> Action item
Nothing in the records may be altered. Repeat them in full.

> Data to process

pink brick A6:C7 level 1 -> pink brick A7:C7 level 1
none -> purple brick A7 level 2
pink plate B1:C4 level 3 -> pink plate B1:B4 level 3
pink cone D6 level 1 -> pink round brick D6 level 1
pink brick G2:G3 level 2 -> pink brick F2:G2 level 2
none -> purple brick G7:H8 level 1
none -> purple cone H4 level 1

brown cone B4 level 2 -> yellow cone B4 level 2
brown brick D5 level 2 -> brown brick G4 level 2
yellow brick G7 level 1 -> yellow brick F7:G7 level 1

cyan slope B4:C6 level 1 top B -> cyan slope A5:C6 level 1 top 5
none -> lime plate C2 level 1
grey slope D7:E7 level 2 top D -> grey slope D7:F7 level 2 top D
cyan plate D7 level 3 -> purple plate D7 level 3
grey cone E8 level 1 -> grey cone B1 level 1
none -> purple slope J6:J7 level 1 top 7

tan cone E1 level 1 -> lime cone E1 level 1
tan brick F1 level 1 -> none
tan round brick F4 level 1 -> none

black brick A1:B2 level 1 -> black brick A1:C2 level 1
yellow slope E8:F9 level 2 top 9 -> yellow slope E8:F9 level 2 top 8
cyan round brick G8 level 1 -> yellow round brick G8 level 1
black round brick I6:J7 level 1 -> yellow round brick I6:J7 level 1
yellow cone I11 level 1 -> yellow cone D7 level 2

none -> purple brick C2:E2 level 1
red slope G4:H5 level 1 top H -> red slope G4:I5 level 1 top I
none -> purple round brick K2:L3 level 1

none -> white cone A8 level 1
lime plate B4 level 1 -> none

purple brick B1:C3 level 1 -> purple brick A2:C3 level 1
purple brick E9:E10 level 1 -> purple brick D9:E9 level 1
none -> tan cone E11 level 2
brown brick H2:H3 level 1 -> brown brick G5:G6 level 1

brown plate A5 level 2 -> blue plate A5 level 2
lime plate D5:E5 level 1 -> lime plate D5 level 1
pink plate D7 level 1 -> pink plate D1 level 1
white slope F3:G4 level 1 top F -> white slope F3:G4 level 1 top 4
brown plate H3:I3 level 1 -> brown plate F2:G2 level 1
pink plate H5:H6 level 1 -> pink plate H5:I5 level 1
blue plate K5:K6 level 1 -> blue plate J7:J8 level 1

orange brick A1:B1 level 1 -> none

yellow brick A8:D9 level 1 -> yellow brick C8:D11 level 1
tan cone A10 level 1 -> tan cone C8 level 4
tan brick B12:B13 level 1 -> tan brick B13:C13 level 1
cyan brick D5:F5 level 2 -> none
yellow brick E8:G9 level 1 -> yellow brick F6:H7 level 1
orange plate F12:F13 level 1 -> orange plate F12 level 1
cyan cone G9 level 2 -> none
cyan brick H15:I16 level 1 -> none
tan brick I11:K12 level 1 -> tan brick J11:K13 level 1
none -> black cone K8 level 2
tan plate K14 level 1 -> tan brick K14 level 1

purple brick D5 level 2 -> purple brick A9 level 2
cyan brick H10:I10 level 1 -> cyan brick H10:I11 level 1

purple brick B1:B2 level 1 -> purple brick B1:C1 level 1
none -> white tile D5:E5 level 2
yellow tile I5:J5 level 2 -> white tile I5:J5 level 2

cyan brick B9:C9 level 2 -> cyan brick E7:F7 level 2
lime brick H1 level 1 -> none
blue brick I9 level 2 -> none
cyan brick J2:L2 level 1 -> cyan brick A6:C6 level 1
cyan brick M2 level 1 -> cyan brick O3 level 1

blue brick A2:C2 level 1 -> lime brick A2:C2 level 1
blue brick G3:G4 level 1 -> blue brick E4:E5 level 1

> Answer to the problem
pink brick A6:C7 level 1 -> pink brick A7:C7 level 1
none -> purple brick A7 level 2
pink plate B1:C4 level 3 -> pink plate B1:B4 level 3
pink cone D6 level 1 -> pink round brick D6 level 1
pink brick G2:G3 level 2 -> pink brick F2:G2 level 2
none -> purple brick G7:H8 level 1
none -> purple cone H4 level 1

brown cone B4 level 2 -> yellow cone B4 level 2
brown brick D5 level 2 -> brown brick G4 level 2
yellow brick G7 level 1 -> yellow brick F7:G7 level 1

cyan slope B4:C6 level 1 top B -> cyan slope A5:C6 level 1 top 5
none -> lime plate C2 level 1
grey slope D7:E7 level 2 top D -> grey slope D7:F7 level 2 top D
cyan plate D7 level 3 -> purple plate D7 level 3
grey cone E8 level 1 -> grey cone B1 level 1
none -> purple slope J6:J7 level 1 top 7

tan cone E1 level 1 -> lime cone E1 level 1
tan brick F1 level 1 -> none
tan round brick F4 level 1 -> none

black brick A1:B2 level 1 -> black brick A1:C2 level 1
yellow slope E8:F9 level 2 top 9 -> yellow slope E8:F9 level 2 top 8
cyan round brick G8 level 1 -> yellow round brick G8 level 1
black round brick I6:J7 level 1 -> yellow round brick I6:J7 level 1
yellow cone I11 level 1 -> yellow cone D7 level 2

none -> purple brick C2:E2 level 1
red slope G4:H5 level 1 top H -> red slope G4:I5 level 1 top I
none -> purple round brick K2:L3 level 1

none -> white cone A8 level 1
lime plate B4 level 1 -> none

purple brick B1:C3 level 1 -> purple brick A2:C3 level 1
purple brick E9:E10 level 1 -> purple brick D9:E9 level 1
none -> tan cone E11 level 2
brown brick H2:H3 level 1 -> brown brick G5:G6 level 1

brown plate A5 level 2 -> blue plate A5 level 2
lime plate D5:E5 level 1 -> lime plate D5 level 1
pink plate D7 level 1 -> pink plate D1 level 1
white slope F3:G4 level 1 top F -> white slope F3:G4 level 1 top 4
brown plate H3:I3 level 1 -> brown plate F2:G2 level 1
pink plate H5:H6 level 1 -> pink plate H5:I5 level 1
blue plate K5:K6 level 1 -> blue plate J7:J8 level 1

orange brick A1:B1 level 1 -> none

yellow brick A8:D9 level 1 -> yellow brick C8:D11 level 1
tan cone A10 level 1 -> tan cone C8 level 4
tan brick B12:B13 level 1 -> tan brick B13:C13 level 1
cyan brick D5:F5 level 2 -> none
yellow brick E8:G9 level 1 -> yellow brick F6:H7 level 1
orange plate F12:F13 level 1 -> orange plate F12 level 1
cyan cone G9 level 2 -> none
cyan brick H15:I16 level 1 -> none
tan brick I11:K12 level 1 -> tan brick J11:K13 level 1
none -> black cone K8 level 2
tan plate K14 level 1 -> tan brick K14 level 1

purple brick D5 level 2 -> purple brick A9 level 2
cyan brick H10:I10 level 1 -> cyan brick H10:I11 level 1

purple brick B1:B2 level 1 -> purple brick B1:C1 level 1
none -> white tile D5:E5 level 2
yellow tile I5:J5 level 2 -> white tile I5:J5 level 2

cyan brick B9:C9 level 2 -> cyan brick E7:F7 level 2
lime brick H1 level 1 -> none
blue brick I9 level 2 -> none
cyan brick J2:L2 level 1 -> cyan brick A6:C6 level 1
cyan brick M2 level 1 -> cyan brick O3 level 1

blue brick A2:C2 level 1 -> lime brick A2:C2 level 1
blue brick G3:G4 level 1 -> blue brick E4:E5 level 1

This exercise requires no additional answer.